EXERCISE PROMPT
Your result should be every line of the records below that contains the word "yellow".

MATERIAL SHOWN
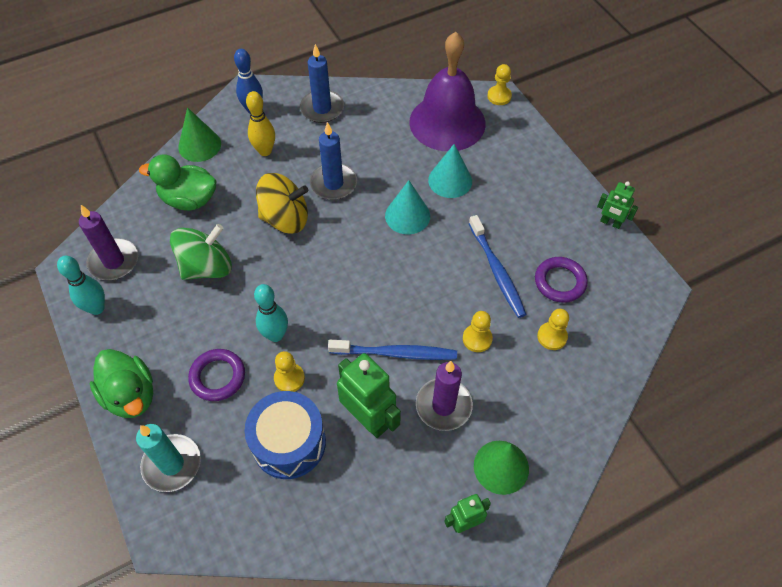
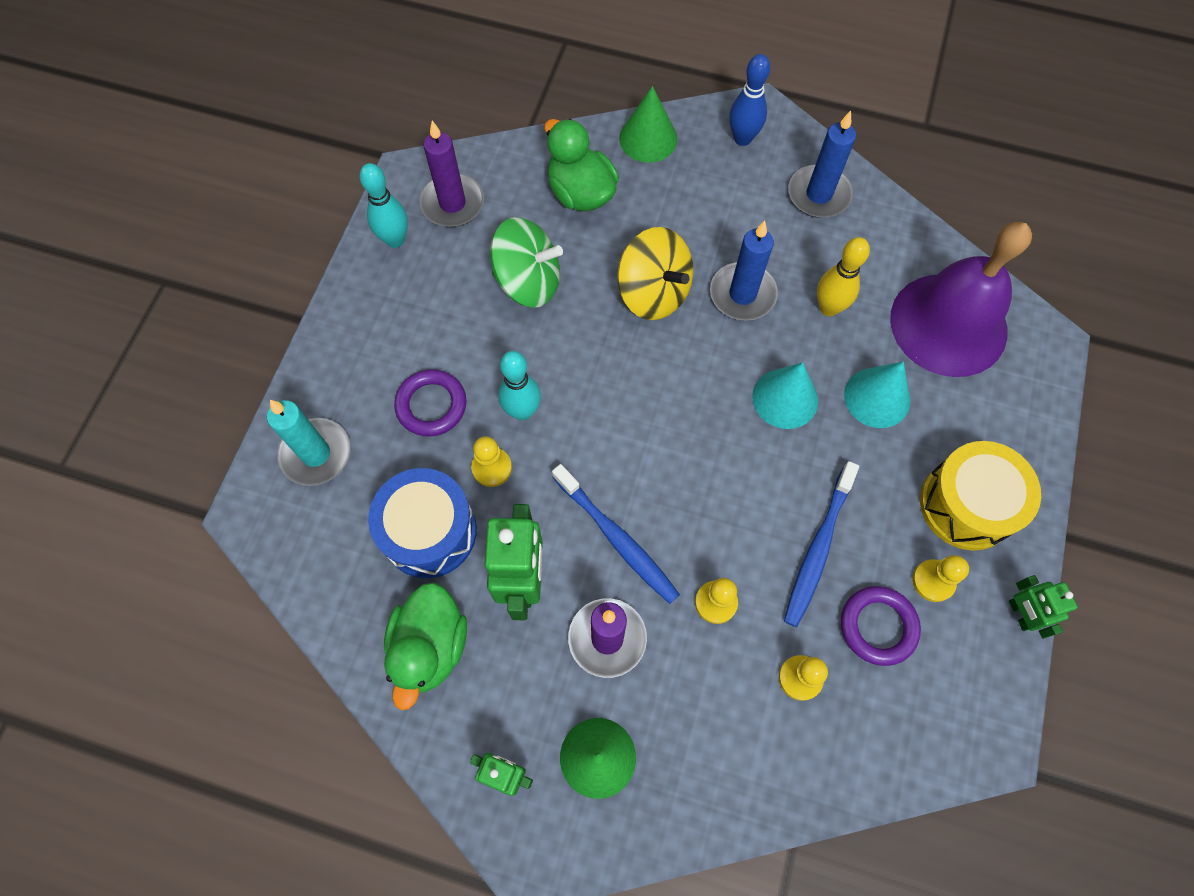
camera: 45 degrees right, 10 degrees up
(131, 395) = (344, 354): green duck -> green duck (430, 647)
(265, 151) = (707, 198): yellow bowling pin -> yellow bowling pin (828, 308)
(499, 96) = (1050, 342): yellow pawn -> yellow pawn (933, 581)
(539, 195) = (966, 505): none -> yellow drum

RESPONSE BELOW
(265, 151) = (707, 198): yellow bowling pin -> yellow bowling pin (828, 308)
(499, 96) = (1050, 342): yellow pawn -> yellow pawn (933, 581)
(539, 195) = (966, 505): none -> yellow drum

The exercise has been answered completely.